• TASK
Please find all lines in the data that hold the string "cinta" and copy them.

Data extracted from a collection
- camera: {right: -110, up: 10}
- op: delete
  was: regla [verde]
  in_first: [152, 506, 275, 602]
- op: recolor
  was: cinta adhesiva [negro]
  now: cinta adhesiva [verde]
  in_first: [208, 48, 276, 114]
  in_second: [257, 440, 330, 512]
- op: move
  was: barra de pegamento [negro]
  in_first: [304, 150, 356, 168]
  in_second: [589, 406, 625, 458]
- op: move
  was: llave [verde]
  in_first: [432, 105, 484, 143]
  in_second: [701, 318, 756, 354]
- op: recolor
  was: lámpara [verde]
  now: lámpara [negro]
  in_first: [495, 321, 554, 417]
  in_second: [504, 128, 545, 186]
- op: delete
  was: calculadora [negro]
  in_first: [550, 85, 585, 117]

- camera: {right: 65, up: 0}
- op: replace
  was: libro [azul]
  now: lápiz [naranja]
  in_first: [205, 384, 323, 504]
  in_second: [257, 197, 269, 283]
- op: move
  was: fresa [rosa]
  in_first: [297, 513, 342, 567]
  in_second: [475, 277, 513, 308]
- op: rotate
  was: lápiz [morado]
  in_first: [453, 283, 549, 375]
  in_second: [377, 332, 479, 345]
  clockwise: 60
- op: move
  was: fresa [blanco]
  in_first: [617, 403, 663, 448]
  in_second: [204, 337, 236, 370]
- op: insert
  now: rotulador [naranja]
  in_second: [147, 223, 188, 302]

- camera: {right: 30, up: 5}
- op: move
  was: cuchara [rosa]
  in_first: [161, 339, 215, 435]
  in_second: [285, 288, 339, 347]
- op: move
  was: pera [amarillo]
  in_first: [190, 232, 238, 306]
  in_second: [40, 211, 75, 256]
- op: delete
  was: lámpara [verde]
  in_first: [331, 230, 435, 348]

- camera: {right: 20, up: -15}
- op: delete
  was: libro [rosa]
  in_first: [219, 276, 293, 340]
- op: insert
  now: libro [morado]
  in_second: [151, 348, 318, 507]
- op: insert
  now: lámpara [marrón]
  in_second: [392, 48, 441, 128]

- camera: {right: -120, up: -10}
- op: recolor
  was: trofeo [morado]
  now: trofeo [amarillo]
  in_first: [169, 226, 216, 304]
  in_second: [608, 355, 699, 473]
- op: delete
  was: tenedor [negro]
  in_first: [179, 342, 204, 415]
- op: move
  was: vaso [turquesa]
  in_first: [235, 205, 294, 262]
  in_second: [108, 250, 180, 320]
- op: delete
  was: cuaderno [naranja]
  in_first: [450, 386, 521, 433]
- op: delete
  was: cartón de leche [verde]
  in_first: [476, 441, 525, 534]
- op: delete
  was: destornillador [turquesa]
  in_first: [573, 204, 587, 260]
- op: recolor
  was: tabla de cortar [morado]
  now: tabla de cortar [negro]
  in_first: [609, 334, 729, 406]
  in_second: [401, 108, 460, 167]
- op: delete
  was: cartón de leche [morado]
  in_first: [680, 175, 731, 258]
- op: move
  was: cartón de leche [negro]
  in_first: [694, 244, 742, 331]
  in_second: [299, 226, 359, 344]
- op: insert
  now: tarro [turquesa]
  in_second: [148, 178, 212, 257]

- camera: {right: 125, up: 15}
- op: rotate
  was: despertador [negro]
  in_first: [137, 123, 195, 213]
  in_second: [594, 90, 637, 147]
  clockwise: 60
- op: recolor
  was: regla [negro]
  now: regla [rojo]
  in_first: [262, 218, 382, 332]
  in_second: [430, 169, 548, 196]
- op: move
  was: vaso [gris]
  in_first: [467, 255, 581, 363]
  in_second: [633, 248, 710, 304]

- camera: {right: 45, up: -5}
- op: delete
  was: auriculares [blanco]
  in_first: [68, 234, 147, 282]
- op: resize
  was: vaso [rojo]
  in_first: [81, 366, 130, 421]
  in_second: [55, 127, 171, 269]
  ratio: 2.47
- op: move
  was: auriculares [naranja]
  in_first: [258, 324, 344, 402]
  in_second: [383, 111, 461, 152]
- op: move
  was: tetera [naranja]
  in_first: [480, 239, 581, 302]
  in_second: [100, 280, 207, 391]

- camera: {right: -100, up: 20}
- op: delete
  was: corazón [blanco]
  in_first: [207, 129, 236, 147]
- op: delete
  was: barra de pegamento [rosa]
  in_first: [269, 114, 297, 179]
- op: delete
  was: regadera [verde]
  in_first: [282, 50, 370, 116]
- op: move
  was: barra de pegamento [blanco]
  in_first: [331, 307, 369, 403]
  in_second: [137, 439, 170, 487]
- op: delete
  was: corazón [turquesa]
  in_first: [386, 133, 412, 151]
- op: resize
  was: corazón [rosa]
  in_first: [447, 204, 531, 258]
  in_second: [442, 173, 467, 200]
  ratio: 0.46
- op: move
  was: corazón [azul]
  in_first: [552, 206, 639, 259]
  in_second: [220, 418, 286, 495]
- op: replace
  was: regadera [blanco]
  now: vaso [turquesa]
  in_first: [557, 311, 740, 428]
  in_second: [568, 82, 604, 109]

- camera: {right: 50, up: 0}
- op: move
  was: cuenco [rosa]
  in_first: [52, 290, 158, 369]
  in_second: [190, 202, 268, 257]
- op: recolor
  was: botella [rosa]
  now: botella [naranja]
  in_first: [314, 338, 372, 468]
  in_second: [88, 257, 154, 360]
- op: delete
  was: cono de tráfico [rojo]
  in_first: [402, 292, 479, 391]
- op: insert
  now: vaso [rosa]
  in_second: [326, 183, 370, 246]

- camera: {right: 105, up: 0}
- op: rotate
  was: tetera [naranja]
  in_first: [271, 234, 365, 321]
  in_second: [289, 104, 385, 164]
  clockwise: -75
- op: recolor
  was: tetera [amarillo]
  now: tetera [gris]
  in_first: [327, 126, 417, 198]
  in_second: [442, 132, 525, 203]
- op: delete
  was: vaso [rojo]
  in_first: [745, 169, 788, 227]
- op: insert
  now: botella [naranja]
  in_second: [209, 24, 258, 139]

• ANSWER TO THIS PROBLEM
  was: cinta adhesiva [negro]
  now: cinta adhesiva [verde]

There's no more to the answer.